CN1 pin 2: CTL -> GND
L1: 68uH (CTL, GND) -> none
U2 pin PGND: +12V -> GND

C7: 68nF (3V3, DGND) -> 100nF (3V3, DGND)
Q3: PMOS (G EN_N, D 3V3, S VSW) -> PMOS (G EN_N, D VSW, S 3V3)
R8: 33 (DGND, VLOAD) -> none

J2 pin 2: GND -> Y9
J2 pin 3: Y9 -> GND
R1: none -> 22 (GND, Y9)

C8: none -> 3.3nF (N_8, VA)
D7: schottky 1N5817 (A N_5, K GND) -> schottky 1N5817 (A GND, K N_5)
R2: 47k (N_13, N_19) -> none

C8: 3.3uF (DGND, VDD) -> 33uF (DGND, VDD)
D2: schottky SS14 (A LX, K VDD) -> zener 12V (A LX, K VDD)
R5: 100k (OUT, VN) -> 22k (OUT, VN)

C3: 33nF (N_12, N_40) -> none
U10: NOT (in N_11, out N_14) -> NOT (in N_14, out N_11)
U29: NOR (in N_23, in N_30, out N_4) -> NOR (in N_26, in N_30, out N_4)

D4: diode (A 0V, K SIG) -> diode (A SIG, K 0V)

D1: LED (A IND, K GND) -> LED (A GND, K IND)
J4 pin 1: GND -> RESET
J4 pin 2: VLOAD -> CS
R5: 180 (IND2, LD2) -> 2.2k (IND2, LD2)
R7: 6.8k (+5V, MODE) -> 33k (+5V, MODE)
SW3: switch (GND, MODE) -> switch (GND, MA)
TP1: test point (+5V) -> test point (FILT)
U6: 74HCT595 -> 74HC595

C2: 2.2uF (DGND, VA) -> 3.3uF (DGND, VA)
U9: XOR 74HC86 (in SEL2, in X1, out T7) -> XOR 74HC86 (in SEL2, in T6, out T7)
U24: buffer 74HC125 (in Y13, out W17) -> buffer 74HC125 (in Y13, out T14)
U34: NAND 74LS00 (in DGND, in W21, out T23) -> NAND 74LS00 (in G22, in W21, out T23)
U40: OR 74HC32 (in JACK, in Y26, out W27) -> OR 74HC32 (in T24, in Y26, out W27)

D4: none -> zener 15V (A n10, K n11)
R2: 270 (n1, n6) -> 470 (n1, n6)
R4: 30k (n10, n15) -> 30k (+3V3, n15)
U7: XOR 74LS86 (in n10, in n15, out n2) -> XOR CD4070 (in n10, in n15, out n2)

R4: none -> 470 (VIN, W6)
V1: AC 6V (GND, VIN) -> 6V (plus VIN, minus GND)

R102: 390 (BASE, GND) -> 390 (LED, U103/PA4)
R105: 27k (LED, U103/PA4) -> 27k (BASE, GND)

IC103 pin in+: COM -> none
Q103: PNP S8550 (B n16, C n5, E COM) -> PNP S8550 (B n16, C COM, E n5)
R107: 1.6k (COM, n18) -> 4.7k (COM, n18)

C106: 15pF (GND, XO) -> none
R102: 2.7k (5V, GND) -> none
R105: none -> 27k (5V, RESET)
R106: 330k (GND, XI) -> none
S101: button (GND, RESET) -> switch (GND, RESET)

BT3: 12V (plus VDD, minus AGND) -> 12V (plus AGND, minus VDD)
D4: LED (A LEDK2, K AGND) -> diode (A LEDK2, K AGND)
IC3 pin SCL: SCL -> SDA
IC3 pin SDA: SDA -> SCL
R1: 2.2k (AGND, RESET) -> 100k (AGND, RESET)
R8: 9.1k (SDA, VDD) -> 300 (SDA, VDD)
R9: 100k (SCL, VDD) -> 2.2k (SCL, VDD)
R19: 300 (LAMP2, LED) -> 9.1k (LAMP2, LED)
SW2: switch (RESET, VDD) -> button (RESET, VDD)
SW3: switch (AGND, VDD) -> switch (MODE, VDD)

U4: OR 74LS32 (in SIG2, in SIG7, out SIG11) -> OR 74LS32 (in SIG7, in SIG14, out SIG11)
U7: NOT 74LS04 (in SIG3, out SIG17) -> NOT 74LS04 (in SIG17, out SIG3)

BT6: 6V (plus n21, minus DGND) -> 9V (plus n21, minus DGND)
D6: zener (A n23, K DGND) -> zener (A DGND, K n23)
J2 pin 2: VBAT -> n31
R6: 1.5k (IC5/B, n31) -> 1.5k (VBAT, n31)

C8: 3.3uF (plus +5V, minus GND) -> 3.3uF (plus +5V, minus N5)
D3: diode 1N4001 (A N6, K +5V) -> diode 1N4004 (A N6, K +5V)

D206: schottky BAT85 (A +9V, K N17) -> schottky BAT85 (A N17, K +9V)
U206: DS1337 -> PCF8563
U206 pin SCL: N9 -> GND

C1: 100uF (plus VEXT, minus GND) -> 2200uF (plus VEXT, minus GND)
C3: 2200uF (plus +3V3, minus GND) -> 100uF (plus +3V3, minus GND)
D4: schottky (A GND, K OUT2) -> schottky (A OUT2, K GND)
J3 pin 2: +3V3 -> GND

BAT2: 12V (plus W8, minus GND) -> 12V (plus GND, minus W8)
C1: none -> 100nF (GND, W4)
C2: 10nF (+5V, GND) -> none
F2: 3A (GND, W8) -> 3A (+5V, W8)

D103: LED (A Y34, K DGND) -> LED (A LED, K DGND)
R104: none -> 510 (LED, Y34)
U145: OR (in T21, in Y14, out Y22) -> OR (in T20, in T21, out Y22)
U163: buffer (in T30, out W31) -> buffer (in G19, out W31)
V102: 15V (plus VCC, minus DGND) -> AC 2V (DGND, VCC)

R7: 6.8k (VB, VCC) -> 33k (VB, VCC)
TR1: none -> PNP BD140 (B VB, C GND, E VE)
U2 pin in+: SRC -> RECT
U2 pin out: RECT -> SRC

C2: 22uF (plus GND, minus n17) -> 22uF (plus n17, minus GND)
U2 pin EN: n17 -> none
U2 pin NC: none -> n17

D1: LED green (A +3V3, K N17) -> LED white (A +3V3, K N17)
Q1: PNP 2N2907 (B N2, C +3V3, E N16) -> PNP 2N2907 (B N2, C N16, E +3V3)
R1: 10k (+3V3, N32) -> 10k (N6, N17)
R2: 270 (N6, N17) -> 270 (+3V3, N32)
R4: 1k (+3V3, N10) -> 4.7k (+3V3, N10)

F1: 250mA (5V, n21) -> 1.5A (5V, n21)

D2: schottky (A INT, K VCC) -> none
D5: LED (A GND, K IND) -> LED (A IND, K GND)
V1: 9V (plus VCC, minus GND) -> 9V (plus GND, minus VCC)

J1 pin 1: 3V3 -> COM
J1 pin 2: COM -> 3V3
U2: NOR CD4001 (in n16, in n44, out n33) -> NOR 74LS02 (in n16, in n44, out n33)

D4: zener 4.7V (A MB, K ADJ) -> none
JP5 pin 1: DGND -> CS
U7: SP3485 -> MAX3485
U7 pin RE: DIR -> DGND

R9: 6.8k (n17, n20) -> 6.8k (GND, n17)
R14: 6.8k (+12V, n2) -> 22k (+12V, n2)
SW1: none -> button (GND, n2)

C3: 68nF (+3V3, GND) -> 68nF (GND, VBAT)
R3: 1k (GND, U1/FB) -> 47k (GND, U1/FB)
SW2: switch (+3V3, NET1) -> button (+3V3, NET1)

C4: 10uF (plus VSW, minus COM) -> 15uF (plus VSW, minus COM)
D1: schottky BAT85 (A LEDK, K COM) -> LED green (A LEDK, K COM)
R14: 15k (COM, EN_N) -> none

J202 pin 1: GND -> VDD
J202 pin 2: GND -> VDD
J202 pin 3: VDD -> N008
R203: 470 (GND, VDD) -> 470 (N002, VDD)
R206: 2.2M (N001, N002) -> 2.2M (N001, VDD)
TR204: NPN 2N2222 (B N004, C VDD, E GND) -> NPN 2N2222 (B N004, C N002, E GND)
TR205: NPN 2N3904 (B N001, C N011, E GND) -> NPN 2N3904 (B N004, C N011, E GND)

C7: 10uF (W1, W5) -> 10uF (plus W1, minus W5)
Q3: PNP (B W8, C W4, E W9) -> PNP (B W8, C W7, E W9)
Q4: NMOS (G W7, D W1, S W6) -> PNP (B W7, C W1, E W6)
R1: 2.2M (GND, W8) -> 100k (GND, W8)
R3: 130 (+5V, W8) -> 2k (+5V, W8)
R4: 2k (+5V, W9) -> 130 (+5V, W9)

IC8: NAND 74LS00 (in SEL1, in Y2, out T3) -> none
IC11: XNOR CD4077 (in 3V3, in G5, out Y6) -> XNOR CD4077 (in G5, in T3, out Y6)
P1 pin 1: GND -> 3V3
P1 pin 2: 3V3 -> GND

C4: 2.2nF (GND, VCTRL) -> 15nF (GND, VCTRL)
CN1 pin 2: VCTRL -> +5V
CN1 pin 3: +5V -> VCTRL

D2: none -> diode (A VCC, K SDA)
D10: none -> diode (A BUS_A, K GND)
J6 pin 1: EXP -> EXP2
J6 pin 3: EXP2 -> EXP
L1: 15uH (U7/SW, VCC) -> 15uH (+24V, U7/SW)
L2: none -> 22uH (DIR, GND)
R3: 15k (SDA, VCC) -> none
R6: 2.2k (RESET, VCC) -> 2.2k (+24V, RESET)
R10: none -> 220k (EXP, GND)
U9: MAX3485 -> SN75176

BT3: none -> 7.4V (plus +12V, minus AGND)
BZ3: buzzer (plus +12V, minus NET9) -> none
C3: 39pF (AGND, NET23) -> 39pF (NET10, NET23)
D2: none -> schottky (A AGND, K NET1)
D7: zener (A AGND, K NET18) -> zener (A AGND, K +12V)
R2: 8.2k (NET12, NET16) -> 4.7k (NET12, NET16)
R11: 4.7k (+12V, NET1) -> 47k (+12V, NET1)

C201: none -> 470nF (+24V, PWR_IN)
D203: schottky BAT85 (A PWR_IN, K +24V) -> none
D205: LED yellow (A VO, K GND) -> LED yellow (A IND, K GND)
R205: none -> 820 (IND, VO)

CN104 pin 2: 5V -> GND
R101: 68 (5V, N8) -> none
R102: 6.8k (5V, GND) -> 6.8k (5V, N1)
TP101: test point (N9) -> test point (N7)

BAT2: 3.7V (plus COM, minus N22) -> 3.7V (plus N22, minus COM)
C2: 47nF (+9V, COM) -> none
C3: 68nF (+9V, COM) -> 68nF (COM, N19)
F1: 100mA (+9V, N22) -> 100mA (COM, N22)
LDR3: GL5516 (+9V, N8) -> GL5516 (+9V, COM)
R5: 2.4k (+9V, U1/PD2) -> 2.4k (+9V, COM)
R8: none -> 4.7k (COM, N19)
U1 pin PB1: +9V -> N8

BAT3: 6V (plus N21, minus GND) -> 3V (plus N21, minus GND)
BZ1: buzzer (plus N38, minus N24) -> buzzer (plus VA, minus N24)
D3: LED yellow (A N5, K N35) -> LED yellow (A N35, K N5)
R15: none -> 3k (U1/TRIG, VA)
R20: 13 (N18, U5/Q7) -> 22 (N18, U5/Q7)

**DESCRIPTION OF THE TASK**. If a line in the entries above has the word "zener", copy it.

**ANSWER FOR THE TASK**.
D2: schottky SS14 (A LX, K VDD) -> zener 12V (A LX, K VDD)
D4: none -> zener 15V (A n10, K n11)
D6: zener (A n23, K DGND) -> zener (A DGND, K n23)
D4: zener 4.7V (A MB, K ADJ) -> none
D7: zener (A AGND, K NET18) -> zener (A AGND, K +12V)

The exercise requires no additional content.